SOURCE MATERIAL section start
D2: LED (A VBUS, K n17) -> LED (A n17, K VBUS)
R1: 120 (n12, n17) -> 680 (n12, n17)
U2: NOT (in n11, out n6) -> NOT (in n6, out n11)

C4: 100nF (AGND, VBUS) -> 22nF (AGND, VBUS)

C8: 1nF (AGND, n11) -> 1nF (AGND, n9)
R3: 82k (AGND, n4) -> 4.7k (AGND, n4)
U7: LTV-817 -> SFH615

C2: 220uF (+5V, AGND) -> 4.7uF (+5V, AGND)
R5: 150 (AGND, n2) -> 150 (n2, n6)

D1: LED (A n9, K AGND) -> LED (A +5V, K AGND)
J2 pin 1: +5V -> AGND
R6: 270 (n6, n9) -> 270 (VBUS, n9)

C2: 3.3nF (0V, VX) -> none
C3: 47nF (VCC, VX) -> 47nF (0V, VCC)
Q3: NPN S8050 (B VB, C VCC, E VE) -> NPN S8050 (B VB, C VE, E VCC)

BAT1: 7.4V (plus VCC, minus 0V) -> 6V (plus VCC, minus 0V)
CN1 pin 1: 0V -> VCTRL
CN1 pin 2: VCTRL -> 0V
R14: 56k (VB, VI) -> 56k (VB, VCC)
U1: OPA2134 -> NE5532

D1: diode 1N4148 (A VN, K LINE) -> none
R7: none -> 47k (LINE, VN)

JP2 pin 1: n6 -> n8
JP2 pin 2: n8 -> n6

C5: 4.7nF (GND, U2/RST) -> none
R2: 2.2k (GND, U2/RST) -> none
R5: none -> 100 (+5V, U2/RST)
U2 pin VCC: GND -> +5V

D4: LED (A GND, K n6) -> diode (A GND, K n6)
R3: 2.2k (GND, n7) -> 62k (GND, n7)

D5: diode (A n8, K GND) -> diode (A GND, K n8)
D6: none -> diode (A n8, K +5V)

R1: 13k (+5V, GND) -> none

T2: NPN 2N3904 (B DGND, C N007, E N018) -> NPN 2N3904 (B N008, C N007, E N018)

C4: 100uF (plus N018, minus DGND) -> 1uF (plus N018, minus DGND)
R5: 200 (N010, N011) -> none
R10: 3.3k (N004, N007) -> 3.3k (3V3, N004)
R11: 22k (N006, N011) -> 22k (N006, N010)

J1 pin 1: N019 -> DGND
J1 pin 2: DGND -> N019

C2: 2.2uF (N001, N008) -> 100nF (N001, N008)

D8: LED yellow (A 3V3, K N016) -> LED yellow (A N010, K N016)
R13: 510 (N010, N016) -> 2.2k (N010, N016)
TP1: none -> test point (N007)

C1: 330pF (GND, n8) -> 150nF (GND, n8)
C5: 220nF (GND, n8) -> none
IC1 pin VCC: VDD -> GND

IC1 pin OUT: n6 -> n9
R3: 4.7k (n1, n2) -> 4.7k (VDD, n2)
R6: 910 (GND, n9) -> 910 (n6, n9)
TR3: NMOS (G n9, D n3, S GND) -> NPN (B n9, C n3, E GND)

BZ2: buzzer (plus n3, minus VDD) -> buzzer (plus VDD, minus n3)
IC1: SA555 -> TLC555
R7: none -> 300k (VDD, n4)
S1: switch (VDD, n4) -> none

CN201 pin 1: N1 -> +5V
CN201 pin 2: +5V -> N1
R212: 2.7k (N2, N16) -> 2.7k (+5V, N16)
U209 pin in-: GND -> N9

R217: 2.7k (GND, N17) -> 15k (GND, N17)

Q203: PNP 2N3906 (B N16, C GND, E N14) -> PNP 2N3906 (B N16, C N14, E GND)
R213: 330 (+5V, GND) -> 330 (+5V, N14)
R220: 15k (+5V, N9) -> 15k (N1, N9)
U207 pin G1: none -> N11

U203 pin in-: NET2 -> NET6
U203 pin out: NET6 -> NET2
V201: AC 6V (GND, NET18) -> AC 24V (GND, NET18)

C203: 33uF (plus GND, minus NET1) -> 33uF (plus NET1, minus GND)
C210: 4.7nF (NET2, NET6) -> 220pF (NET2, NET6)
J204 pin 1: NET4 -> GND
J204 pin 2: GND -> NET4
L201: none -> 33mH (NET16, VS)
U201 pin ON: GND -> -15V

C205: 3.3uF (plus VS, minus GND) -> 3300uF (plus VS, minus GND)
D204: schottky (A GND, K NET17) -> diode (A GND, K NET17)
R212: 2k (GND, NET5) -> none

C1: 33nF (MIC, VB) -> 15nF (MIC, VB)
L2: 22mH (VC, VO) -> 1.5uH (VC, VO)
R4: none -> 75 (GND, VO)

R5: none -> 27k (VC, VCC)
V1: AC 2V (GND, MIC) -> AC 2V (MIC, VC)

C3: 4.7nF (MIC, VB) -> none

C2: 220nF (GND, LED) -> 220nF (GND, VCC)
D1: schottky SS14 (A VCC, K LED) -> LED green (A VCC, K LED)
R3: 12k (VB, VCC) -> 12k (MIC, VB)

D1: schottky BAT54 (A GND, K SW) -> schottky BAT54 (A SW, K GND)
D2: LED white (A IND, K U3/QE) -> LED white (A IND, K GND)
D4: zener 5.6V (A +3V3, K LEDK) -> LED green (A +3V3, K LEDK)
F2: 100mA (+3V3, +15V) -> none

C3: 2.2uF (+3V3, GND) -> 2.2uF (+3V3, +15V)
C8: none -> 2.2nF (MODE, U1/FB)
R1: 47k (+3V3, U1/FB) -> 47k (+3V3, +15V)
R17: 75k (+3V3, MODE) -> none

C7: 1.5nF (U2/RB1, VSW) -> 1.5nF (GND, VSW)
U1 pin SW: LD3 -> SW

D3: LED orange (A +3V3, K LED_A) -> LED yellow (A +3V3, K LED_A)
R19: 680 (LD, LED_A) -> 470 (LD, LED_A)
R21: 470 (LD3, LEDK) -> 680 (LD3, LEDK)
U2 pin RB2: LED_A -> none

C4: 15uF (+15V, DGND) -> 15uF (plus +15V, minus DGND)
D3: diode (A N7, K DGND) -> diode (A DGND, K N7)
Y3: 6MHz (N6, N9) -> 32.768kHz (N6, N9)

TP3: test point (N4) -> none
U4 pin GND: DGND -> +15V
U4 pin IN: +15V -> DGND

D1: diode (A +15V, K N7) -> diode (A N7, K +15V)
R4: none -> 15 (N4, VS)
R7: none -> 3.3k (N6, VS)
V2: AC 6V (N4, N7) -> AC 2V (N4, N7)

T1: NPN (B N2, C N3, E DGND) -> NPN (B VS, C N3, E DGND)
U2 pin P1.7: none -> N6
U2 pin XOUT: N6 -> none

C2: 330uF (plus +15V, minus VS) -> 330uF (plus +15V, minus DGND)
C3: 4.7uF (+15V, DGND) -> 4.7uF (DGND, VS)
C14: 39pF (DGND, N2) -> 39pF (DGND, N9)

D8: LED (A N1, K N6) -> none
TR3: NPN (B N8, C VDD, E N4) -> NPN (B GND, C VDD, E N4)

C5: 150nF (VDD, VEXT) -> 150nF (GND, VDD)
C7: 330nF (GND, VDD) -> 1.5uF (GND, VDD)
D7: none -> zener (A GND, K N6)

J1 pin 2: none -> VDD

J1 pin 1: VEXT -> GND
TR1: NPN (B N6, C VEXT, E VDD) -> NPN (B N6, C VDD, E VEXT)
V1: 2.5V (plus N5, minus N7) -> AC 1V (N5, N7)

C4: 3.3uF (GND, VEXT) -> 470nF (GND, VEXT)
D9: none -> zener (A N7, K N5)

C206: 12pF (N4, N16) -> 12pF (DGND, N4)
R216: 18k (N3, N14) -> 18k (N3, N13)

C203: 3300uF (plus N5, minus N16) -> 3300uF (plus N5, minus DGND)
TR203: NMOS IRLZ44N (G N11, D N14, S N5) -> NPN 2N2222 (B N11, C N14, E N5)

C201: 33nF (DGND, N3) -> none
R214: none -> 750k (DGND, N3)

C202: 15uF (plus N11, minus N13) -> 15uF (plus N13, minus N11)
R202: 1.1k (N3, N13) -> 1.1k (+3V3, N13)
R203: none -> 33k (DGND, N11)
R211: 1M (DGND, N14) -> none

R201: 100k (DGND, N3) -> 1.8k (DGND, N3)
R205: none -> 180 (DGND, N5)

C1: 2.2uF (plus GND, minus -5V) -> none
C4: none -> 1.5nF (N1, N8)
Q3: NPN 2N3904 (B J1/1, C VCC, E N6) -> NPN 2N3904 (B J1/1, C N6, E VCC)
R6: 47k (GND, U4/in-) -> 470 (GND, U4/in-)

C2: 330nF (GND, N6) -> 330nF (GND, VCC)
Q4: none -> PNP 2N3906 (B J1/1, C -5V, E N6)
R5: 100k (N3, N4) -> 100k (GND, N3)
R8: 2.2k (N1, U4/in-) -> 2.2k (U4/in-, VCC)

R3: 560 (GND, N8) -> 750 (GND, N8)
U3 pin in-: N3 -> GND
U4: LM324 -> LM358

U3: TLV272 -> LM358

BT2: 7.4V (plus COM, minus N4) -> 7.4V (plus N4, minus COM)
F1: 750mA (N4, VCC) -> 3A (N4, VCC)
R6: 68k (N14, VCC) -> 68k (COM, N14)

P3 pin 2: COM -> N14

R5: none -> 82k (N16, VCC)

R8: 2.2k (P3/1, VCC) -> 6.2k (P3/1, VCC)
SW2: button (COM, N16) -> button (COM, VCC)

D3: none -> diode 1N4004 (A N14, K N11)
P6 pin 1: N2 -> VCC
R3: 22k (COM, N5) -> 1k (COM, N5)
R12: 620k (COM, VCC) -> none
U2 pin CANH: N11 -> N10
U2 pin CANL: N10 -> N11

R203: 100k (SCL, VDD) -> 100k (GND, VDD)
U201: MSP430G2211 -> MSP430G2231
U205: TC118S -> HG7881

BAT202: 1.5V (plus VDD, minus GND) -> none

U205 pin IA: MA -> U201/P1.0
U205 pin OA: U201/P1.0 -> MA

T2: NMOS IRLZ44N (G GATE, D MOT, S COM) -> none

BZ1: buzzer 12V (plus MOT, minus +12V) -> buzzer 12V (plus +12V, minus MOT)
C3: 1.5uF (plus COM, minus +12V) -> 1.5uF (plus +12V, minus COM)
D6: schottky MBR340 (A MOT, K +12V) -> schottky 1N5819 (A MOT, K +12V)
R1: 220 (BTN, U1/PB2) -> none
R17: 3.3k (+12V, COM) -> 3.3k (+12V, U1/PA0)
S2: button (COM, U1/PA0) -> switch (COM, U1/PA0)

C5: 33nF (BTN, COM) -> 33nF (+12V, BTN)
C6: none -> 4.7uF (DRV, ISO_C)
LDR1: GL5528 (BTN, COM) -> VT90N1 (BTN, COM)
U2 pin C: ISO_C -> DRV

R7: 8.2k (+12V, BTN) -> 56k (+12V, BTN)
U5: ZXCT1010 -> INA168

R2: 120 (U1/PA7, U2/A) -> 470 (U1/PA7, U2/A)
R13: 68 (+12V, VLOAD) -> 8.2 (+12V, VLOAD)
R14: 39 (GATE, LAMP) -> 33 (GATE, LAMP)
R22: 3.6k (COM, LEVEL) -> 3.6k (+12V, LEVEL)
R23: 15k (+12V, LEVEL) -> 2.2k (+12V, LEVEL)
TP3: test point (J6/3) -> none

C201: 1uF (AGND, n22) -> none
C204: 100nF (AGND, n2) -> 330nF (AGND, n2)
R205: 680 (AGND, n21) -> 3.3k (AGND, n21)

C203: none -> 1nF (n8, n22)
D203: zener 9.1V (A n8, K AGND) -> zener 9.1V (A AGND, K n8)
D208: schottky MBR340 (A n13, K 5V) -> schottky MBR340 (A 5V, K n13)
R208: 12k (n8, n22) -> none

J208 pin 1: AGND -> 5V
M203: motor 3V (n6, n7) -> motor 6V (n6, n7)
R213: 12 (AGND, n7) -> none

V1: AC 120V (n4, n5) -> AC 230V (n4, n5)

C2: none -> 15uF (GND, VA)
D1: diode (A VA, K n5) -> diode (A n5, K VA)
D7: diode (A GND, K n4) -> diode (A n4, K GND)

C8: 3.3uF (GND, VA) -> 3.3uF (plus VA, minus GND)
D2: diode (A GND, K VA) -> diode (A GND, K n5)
SOURCE MATERIAL section end
◆ WORK INSTRUCTIONS ◆
With the first line being the one containing "R7: none -> 47k (LINE, VN)" and the last line the one containing "R3: 4.7k (n1, n2) -> 4.7k (VDD, n2)", transcribe exactly the lines above that fall in that range.

◆ TASK SOLUTION ◆
R7: none -> 47k (LINE, VN)

JP2 pin 1: n6 -> n8
JP2 pin 2: n8 -> n6

C5: 4.7nF (GND, U2/RST) -> none
R2: 2.2k (GND, U2/RST) -> none
R5: none -> 100 (+5V, U2/RST)
U2 pin VCC: GND -> +5V

D4: LED (A GND, K n6) -> diode (A GND, K n6)
R3: 2.2k (GND, n7) -> 62k (GND, n7)

D5: diode (A n8, K GND) -> diode (A GND, K n8)
D6: none -> diode (A n8, K +5V)

R1: 13k (+5V, GND) -> none

T2: NPN 2N3904 (B DGND, C N007, E N018) -> NPN 2N3904 (B N008, C N007, E N018)

C4: 100uF (plus N018, minus DGND) -> 1uF (plus N018, minus DGND)
R5: 200 (N010, N011) -> none
R10: 3.3k (N004, N007) -> 3.3k (3V3, N004)
R11: 22k (N006, N011) -> 22k (N006, N010)

J1 pin 1: N019 -> DGND
J1 pin 2: DGND -> N019

C2: 2.2uF (N001, N008) -> 100nF (N001, N008)

D8: LED yellow (A 3V3, K N016) -> LED yellow (A N010, K N016)
R13: 510 (N010, N016) -> 2.2k (N010, N016)
TP1: none -> test point (N007)

C1: 330pF (GND, n8) -> 150nF (GND, n8)
C5: 220nF (GND, n8) -> none
IC1 pin VCC: VDD -> GND

IC1 pin OUT: n6 -> n9
R3: 4.7k (n1, n2) -> 4.7k (VDD, n2)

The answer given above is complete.